- _Work request_:
Write out the records beneath this line exactly as they appear, minus any images.

::: Material provided :::

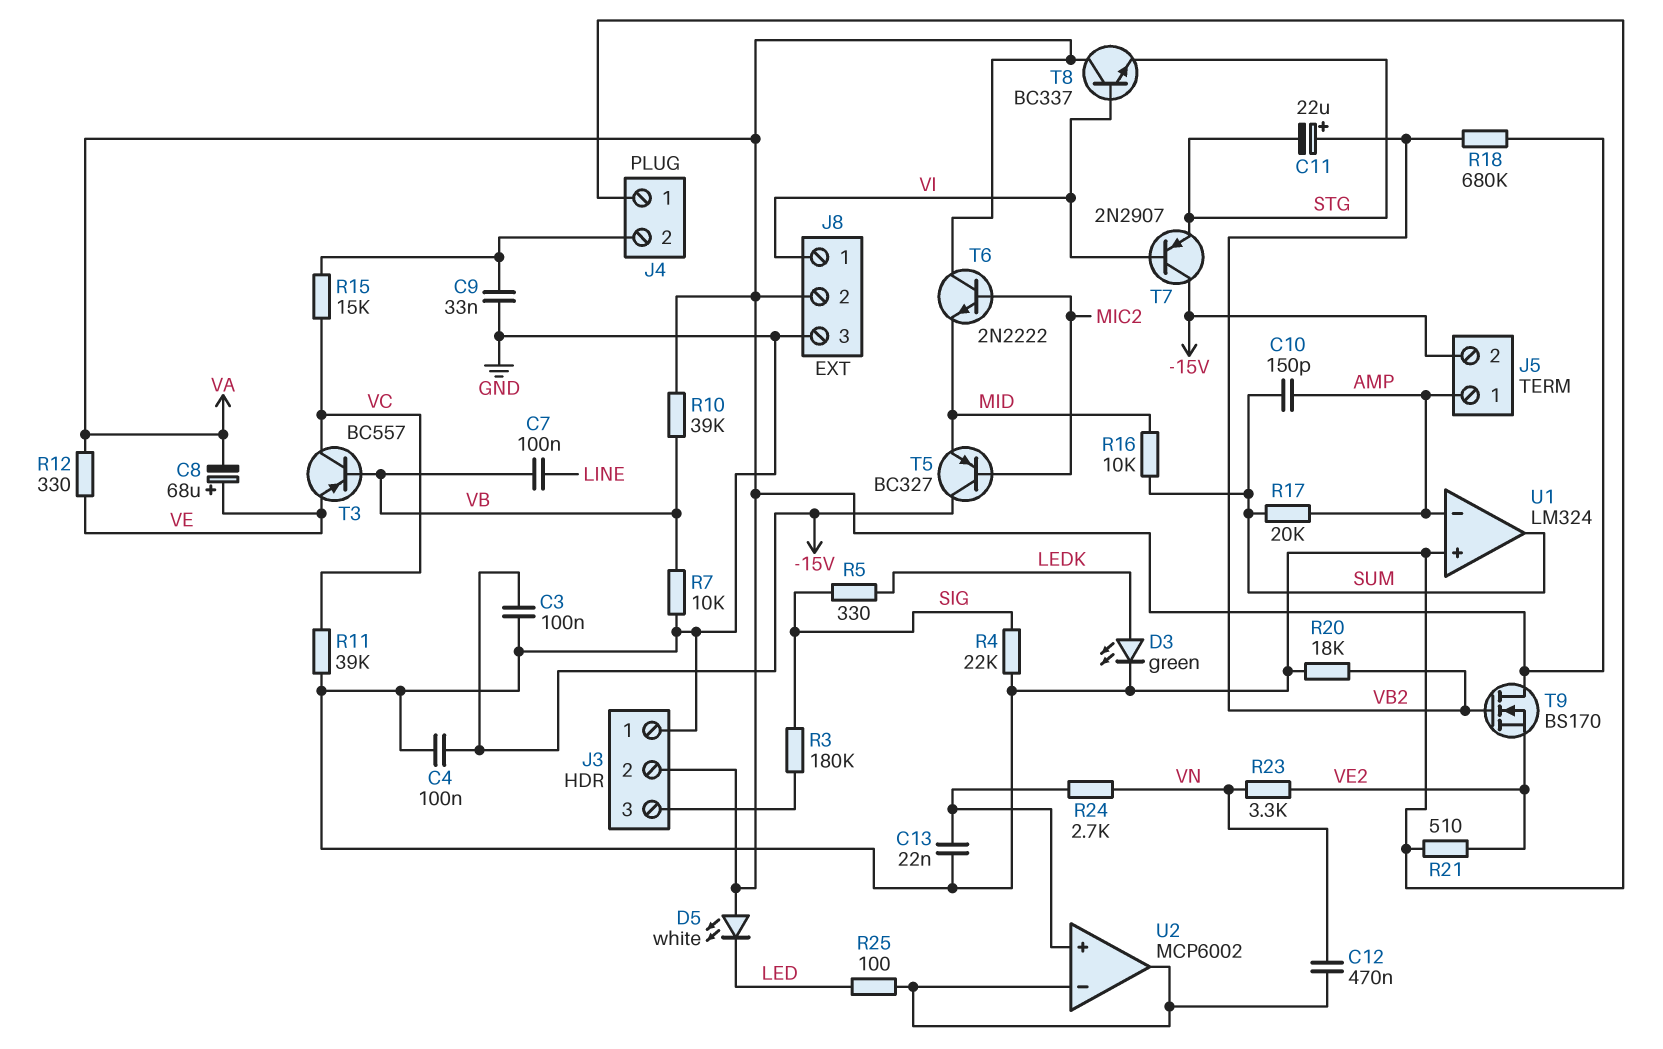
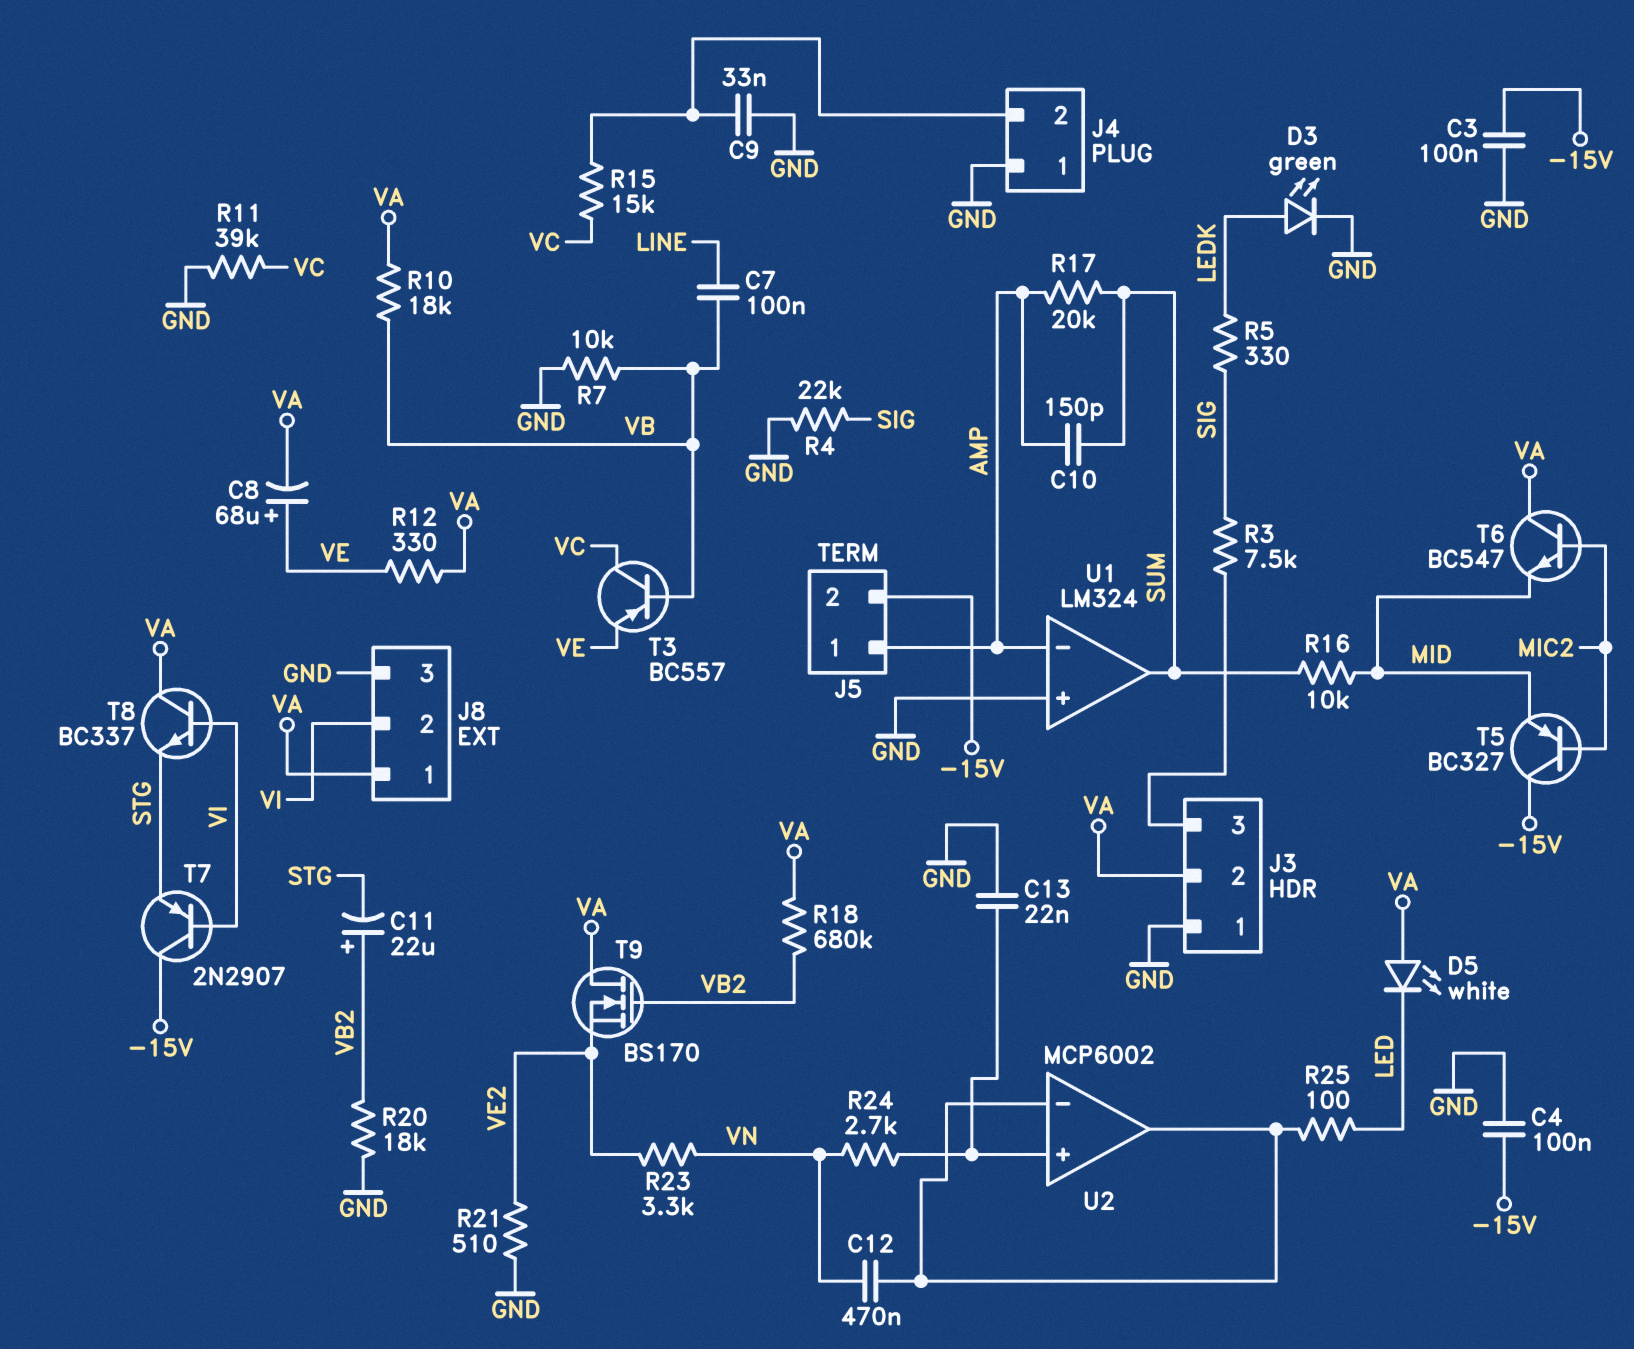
J8 pin 1: VI -> VA
J8 pin 2: VA -> VI
R3: 180k (J3/3, SIG) -> 7.5k (J3/3, SIG)
R10: 39k (VA, VB) -> 18k (VA, VB)
T6: NPN 2N2222 (B MIC2, C VA, E MID) -> NPN BC547 (B MIC2, C VA, E MID)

:::

- _Answer box_:
J8 pin 1: VI -> VA
J8 pin 2: VA -> VI
R3: 180k (J3/3, SIG) -> 7.5k (J3/3, SIG)
R10: 39k (VA, VB) -> 18k (VA, VB)
T6: NPN 2N2222 (B MIC2, C VA, E MID) -> NPN BC547 (B MIC2, C VA, E MID)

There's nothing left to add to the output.